### WHAT NEEDS TO BE DONE
Rewrite the lines from the one containing "30 m inside the frame." through the one containing "road 2 (unclassified): [(0,120),(135,0)]", changing "service driveways" to "private driveways" and leaving everything else as it is.

— BEGIN RECORDS SHOWN —

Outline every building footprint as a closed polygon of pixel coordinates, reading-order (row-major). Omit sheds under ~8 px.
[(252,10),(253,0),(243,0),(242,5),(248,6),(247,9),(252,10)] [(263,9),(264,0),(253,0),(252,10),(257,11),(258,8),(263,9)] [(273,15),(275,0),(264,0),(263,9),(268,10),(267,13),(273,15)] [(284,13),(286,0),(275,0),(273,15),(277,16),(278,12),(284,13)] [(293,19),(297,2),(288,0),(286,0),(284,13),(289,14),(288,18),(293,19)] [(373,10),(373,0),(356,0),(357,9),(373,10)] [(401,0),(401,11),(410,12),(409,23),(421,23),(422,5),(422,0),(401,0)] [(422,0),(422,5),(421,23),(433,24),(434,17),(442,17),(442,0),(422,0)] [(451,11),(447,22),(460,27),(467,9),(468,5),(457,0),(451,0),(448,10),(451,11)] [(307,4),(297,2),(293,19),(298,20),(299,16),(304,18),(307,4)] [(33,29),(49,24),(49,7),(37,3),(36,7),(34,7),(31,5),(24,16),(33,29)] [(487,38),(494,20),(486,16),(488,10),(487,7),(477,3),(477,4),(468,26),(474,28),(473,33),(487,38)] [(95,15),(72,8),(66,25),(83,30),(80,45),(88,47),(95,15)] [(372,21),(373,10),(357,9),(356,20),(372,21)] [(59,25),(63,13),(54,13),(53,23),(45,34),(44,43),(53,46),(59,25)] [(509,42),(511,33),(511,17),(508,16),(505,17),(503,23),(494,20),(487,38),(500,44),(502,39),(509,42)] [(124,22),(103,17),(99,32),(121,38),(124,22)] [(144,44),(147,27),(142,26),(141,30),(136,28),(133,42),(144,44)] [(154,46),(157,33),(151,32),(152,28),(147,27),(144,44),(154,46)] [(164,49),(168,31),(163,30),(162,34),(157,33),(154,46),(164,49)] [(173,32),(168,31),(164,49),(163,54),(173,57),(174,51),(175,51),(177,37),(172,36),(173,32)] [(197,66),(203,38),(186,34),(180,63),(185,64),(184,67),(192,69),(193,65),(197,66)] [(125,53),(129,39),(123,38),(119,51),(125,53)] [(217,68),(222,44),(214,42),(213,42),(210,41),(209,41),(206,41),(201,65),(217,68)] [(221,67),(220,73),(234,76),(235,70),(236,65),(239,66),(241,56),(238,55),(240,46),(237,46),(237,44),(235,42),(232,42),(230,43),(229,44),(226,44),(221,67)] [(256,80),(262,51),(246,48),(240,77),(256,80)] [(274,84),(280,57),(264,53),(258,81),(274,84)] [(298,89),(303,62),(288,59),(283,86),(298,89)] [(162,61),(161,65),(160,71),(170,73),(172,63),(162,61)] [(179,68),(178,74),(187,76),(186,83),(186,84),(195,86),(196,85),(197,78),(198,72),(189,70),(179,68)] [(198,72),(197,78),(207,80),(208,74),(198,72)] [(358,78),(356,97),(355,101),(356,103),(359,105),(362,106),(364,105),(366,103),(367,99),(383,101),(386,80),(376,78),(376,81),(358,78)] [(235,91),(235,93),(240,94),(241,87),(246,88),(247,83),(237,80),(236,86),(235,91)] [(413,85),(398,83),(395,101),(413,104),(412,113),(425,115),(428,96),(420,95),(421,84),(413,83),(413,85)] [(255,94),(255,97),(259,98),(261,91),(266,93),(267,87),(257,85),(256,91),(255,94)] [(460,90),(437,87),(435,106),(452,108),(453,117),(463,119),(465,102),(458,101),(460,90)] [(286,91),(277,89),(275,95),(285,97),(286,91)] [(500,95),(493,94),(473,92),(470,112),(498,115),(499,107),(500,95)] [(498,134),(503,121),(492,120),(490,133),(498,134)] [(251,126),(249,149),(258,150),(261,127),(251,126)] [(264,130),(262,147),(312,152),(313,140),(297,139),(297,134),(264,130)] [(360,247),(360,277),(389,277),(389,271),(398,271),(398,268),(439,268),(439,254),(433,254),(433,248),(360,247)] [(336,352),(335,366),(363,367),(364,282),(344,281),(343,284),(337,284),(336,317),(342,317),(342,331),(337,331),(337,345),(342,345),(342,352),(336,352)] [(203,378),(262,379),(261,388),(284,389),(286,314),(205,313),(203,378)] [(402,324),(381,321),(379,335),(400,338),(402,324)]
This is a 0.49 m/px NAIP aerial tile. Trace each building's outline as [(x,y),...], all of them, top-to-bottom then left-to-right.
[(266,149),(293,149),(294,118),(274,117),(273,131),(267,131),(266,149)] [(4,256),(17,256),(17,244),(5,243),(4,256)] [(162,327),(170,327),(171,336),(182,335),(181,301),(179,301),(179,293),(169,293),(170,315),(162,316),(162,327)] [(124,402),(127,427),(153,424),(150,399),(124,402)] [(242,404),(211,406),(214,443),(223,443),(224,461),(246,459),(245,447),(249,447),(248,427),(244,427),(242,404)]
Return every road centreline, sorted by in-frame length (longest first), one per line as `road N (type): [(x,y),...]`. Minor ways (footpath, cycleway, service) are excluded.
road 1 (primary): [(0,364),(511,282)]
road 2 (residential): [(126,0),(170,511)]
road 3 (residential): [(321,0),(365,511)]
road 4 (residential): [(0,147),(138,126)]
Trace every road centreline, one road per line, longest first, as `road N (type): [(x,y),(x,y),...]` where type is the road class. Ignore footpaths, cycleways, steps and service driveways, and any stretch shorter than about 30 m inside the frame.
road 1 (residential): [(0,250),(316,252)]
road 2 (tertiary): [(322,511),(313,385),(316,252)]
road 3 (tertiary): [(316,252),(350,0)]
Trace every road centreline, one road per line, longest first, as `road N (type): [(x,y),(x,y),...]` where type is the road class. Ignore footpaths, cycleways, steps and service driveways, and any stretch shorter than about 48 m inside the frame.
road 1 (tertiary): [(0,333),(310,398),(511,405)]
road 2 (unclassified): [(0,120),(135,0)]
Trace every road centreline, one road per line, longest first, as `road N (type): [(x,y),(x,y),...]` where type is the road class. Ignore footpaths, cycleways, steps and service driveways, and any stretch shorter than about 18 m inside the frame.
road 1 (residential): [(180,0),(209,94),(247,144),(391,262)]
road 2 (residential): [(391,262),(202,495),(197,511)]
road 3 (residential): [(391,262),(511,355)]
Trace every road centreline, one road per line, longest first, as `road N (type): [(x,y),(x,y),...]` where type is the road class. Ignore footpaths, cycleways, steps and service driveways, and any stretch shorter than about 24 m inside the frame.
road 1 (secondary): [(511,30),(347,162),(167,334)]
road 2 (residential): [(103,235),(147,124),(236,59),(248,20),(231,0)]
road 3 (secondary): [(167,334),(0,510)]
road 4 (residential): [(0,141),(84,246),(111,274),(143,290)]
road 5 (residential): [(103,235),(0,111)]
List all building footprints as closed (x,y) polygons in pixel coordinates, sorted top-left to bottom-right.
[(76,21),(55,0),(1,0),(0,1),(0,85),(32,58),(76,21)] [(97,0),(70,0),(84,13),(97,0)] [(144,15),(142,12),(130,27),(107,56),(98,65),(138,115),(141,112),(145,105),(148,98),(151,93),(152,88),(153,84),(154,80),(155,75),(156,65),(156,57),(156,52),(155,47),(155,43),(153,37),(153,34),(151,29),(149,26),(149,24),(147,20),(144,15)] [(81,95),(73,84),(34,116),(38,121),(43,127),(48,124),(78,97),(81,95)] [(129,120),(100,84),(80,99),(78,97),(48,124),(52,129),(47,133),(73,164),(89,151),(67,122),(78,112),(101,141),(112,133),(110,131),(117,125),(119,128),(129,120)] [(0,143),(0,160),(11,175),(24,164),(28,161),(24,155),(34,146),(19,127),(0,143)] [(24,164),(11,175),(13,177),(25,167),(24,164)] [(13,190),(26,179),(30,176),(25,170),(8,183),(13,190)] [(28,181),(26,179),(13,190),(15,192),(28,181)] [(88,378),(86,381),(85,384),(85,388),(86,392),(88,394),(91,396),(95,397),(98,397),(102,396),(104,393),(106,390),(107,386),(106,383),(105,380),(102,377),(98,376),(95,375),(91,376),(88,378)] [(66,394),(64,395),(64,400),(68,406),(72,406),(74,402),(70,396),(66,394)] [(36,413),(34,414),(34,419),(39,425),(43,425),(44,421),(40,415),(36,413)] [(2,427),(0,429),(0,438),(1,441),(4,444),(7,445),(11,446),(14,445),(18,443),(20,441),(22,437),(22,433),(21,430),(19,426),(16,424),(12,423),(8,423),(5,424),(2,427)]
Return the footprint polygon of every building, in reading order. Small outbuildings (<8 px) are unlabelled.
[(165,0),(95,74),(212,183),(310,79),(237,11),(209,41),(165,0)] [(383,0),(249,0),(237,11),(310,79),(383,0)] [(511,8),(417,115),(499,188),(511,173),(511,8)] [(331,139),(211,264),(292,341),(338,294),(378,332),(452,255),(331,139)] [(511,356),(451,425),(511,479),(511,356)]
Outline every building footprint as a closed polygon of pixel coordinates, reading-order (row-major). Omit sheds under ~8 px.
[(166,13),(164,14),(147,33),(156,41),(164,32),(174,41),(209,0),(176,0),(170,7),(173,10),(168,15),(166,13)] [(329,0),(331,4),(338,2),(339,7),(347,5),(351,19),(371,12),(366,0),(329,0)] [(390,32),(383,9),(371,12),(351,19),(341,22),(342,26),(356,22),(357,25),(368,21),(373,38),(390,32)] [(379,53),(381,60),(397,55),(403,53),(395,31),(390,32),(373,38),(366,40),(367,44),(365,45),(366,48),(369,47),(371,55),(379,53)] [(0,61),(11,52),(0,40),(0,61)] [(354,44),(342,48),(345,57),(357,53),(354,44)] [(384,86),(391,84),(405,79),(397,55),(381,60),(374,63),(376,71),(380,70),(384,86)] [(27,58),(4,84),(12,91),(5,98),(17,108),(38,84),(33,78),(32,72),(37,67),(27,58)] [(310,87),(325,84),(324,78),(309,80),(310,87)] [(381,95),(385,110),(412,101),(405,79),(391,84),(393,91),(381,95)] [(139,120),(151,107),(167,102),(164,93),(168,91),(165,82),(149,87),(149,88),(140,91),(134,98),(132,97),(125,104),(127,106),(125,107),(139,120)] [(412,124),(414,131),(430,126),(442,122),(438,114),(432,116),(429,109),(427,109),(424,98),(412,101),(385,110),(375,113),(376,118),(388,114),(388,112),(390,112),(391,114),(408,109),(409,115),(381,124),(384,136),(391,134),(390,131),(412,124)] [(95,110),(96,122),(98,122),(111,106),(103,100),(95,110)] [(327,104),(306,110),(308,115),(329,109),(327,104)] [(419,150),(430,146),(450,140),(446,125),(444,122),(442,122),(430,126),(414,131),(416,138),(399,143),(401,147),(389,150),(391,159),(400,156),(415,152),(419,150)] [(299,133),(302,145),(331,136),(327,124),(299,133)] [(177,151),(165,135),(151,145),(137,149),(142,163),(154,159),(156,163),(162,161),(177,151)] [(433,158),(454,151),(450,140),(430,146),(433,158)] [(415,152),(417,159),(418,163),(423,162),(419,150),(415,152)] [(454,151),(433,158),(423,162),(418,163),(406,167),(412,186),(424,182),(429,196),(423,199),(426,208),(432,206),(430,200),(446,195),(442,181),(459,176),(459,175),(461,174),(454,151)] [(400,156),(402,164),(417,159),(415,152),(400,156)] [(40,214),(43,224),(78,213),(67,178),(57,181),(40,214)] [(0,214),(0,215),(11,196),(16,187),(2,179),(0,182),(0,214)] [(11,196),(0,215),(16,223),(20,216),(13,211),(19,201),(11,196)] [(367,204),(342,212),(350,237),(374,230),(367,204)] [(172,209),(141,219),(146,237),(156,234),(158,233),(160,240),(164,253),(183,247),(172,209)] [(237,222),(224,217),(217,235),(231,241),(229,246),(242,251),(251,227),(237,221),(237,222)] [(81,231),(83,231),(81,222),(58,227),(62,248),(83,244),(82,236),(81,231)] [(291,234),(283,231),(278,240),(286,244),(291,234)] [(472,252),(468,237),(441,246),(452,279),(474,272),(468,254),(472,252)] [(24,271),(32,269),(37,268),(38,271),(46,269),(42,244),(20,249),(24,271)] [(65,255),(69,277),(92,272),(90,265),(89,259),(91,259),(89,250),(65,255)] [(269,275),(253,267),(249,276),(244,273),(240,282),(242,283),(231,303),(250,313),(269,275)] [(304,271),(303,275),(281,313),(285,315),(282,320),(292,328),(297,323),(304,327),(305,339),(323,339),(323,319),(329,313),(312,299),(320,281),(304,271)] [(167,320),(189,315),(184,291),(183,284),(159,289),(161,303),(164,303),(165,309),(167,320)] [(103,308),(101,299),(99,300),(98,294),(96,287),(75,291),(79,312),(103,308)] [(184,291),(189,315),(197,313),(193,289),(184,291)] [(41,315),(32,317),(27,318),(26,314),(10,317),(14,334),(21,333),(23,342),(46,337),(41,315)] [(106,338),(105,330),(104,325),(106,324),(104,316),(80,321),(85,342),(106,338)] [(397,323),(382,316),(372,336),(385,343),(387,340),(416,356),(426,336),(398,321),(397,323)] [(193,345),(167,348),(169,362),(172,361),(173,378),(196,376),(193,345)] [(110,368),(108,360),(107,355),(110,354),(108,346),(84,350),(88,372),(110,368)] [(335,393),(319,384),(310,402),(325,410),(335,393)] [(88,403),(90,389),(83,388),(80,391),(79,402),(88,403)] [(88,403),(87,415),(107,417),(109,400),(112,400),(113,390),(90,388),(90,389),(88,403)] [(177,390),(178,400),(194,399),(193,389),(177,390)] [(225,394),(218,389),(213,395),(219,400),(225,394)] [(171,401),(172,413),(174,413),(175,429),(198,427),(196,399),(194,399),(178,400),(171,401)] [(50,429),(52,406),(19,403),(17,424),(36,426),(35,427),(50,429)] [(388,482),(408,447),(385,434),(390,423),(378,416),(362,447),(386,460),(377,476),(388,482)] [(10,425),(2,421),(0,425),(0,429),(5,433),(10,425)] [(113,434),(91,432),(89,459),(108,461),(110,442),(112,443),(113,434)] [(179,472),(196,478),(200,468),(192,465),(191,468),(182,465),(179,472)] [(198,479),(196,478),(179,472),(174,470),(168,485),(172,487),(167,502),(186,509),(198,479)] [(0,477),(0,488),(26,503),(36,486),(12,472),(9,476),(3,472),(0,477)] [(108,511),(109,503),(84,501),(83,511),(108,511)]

— END RECORDS SHOWN —

### FINISHED ANSWER
Trace every road centreline, one road per line, longest first, as `road N (type): [(x,y),(x,y),...]` where type is the road class. Ignore footpaths, cycleways, steps and private driveways, and any stretch shorter than about 30 m inside the frame.
road 1 (residential): [(0,250),(316,252)]
road 2 (tertiary): [(322,511),(313,385),(316,252)]
road 3 (tertiary): [(316,252),(350,0)]
Trace every road centreline, one road per line, longest first, as `road N (type): [(x,y),(x,y),...]` where type is the road class. Ignore footpaths, cycleways, steps and private driveways, and any stretch shorter than about 48 m inside the frame.
road 1 (tertiary): [(0,333),(310,398),(511,405)]
road 2 (unclassified): [(0,120),(135,0)]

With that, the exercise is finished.